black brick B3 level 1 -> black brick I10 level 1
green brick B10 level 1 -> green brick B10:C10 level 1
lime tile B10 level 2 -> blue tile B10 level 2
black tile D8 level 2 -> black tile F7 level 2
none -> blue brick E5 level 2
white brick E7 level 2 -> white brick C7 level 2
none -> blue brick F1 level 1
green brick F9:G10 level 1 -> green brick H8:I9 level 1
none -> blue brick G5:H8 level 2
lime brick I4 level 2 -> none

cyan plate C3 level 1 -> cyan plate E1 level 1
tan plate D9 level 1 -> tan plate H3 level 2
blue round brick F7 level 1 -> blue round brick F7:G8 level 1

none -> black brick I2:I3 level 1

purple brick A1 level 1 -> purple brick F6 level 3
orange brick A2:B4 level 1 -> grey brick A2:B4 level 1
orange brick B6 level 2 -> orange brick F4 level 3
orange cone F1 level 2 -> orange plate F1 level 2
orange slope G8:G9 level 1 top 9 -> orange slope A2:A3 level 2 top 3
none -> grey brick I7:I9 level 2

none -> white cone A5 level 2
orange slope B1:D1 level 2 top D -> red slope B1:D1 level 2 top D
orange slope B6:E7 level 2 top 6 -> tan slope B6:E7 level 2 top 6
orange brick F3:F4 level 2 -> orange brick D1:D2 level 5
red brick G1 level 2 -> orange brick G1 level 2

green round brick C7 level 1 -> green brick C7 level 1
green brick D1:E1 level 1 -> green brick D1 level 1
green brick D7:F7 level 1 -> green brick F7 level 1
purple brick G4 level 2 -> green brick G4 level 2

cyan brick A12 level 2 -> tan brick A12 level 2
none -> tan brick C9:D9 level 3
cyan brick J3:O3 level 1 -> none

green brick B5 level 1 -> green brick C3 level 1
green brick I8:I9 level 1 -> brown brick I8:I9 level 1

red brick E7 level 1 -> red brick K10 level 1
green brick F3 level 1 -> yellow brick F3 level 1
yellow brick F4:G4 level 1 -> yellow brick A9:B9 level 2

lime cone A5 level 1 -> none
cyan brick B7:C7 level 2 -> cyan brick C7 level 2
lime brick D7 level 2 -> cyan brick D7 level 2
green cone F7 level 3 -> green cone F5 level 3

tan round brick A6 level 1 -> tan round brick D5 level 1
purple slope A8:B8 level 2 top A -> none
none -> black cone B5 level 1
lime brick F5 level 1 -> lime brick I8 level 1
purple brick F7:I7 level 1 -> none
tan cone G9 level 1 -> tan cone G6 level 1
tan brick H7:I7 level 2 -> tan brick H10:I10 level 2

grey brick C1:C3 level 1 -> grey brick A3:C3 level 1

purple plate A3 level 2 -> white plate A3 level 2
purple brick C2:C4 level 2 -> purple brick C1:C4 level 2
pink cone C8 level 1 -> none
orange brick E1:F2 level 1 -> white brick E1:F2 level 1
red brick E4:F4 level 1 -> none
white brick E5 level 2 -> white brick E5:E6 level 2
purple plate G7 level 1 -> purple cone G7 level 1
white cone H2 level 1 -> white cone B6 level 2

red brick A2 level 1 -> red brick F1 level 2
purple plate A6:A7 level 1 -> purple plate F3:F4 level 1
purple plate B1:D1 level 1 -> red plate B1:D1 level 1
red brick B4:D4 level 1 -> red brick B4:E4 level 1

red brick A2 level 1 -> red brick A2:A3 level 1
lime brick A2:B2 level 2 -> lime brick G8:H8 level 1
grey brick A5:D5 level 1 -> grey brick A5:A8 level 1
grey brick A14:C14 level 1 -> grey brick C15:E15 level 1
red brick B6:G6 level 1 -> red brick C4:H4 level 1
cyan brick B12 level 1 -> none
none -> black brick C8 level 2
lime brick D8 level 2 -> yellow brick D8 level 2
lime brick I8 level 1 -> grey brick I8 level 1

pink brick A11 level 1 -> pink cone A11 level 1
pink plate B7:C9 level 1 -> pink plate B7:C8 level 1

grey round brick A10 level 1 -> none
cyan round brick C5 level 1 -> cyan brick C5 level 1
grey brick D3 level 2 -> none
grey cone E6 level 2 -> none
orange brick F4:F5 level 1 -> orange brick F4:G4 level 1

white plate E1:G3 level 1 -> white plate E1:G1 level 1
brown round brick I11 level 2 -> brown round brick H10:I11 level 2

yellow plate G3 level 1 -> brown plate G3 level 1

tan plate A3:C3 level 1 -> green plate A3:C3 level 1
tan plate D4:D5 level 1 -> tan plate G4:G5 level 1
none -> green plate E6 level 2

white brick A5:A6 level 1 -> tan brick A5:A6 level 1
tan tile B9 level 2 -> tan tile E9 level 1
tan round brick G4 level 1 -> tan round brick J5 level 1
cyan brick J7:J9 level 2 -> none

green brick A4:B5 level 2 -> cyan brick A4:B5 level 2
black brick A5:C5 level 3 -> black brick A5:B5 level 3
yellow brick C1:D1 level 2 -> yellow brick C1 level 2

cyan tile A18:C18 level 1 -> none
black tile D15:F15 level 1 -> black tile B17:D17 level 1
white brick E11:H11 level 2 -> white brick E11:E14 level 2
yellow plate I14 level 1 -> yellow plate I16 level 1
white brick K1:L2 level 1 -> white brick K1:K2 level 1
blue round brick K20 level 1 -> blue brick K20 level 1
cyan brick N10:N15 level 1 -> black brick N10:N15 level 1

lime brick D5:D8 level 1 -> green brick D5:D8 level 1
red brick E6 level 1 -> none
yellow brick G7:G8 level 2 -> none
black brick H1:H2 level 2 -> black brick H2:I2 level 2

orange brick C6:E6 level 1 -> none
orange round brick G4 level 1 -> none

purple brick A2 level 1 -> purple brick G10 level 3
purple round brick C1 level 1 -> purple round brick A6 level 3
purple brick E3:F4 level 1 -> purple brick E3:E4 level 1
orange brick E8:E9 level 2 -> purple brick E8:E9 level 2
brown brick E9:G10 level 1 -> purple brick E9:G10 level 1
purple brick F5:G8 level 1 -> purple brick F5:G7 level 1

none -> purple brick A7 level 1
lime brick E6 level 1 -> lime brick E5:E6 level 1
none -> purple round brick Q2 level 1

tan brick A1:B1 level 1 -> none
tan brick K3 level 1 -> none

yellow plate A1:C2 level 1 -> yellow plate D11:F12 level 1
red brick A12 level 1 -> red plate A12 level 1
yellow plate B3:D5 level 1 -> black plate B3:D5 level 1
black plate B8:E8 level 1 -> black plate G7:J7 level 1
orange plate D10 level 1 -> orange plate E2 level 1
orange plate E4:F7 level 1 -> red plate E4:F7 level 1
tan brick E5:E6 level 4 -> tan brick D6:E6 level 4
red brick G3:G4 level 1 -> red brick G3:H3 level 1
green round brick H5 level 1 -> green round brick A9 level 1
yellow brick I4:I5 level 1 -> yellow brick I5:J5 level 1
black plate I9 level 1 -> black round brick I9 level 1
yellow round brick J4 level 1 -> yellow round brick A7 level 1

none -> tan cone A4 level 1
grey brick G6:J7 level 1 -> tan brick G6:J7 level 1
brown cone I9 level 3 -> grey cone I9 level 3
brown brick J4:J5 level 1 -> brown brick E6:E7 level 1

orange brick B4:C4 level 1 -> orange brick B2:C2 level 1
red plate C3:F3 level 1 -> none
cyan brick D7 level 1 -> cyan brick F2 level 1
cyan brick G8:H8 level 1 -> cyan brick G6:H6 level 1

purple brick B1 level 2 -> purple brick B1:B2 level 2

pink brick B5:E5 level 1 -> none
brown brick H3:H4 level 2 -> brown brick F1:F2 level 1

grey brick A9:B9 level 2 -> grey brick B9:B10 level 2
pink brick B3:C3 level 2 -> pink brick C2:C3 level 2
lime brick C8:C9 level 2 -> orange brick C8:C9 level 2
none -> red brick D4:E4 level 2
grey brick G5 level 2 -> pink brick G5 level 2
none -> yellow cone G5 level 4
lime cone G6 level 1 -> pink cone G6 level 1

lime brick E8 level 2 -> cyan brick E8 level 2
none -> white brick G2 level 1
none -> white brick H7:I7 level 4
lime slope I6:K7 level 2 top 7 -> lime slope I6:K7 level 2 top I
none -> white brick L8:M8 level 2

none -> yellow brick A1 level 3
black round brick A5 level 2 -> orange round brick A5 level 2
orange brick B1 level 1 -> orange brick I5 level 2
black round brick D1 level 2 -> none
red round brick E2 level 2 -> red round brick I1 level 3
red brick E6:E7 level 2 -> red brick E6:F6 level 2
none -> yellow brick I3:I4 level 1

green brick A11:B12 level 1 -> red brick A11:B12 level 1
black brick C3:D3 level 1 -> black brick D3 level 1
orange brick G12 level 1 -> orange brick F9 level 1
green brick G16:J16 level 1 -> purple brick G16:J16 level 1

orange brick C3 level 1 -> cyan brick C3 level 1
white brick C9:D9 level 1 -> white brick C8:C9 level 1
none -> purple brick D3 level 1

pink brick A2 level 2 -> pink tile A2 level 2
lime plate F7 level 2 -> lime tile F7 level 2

Exercise brief: The answer should be one number: how many lines in the data contain the word "slope".

Output of the task: 5